Each line holding the word "brown" must appear in the answer, copied from the entries.

━━━ Record set

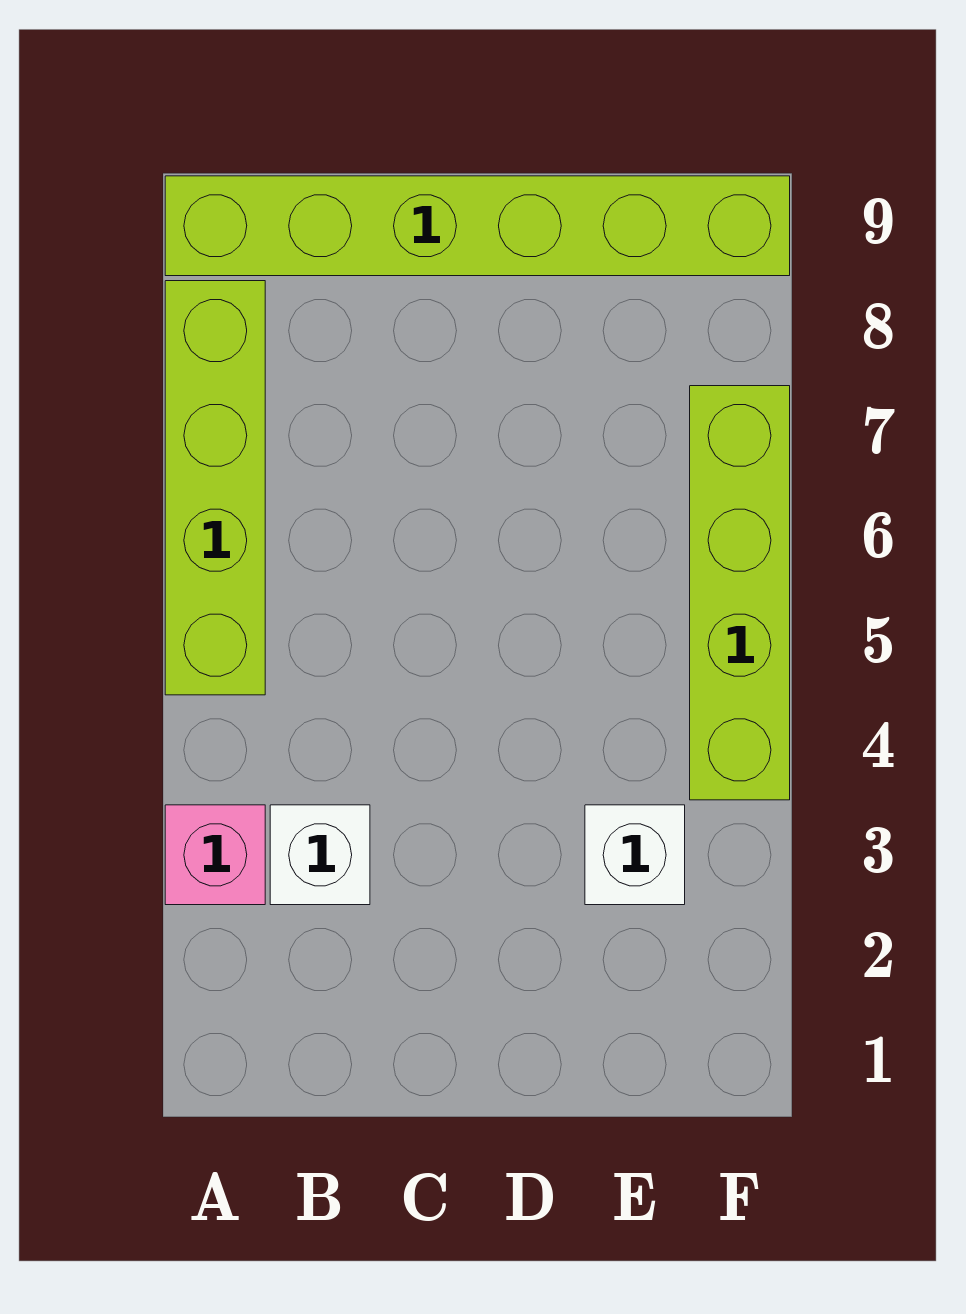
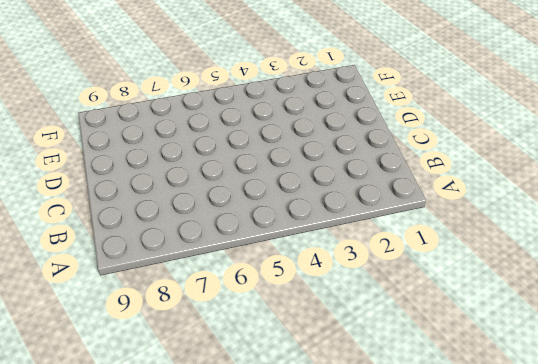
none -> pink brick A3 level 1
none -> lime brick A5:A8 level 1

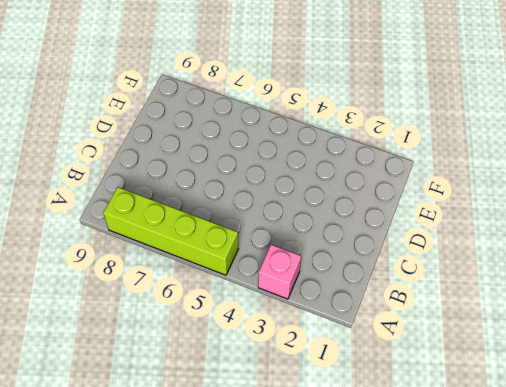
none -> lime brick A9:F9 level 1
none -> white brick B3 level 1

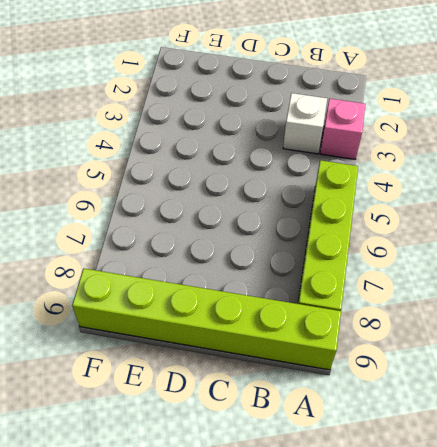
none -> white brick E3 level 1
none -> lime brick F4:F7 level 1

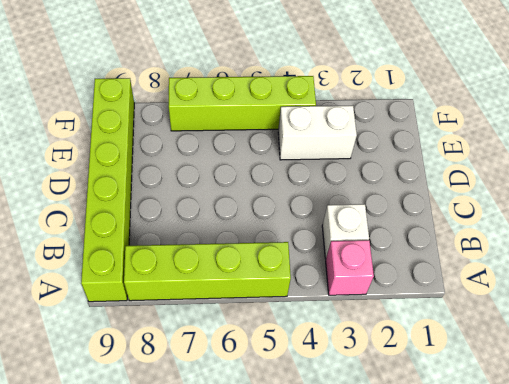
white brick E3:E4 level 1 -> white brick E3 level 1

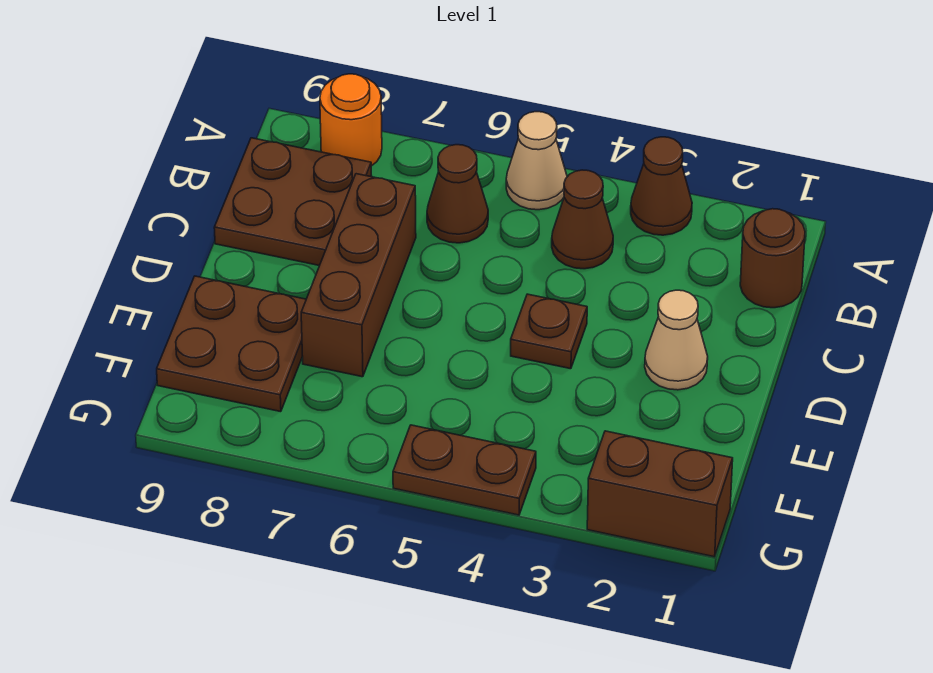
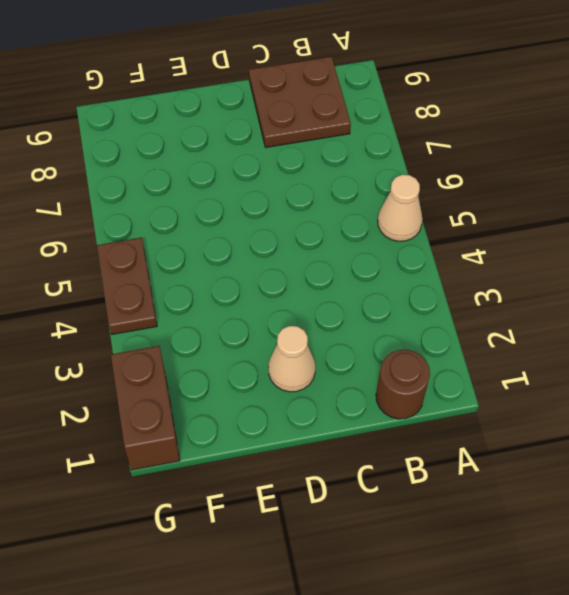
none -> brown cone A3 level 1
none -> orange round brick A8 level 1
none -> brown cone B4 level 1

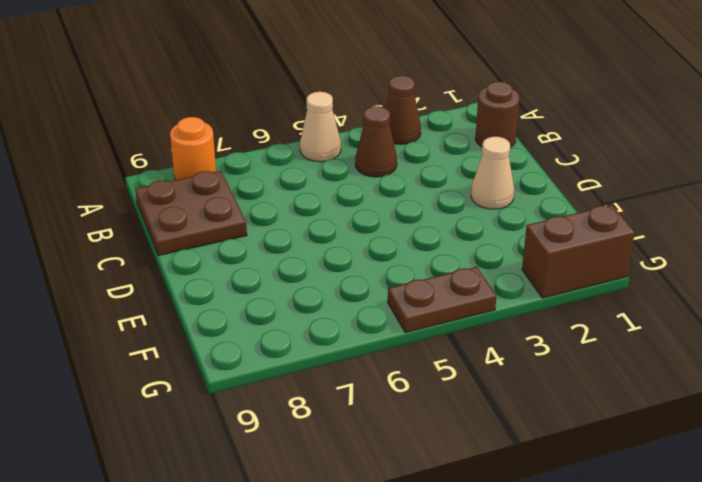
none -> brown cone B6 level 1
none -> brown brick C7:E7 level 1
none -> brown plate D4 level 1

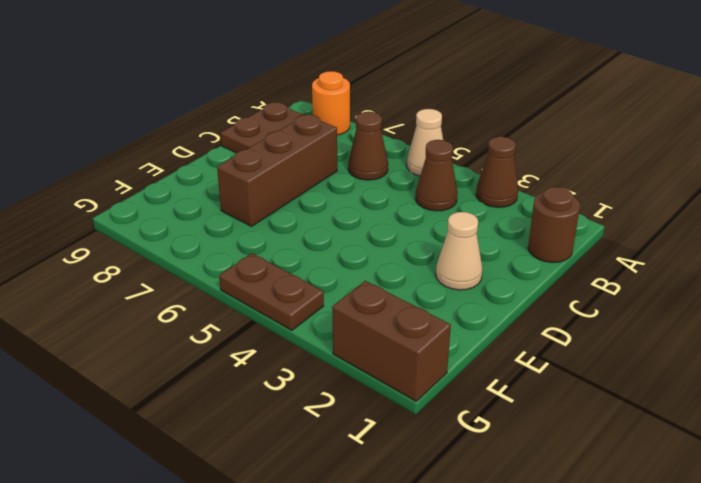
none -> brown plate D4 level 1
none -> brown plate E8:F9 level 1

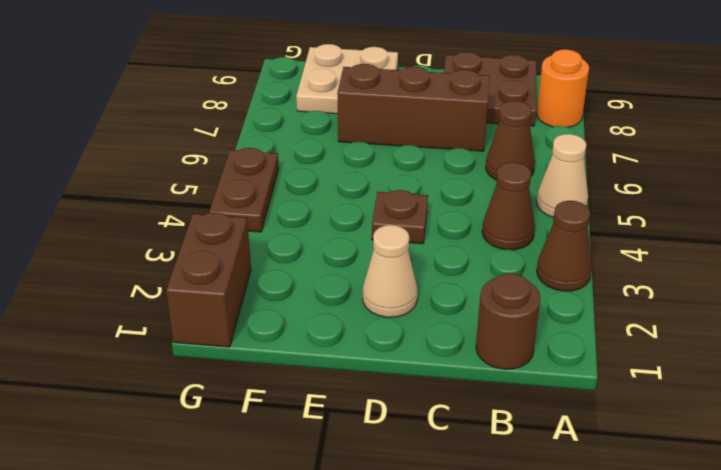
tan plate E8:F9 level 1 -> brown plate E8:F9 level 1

━━━━━━

→ **Output for this exercise**:
none -> brown cone A3 level 1
none -> brown cone B4 level 1
none -> brown cone B6 level 1
none -> brown brick C7:E7 level 1
none -> brown plate D4 level 1
none -> brown plate D4 level 1
none -> brown plate E8:F9 level 1
tan plate E8:F9 level 1 -> brown plate E8:F9 level 1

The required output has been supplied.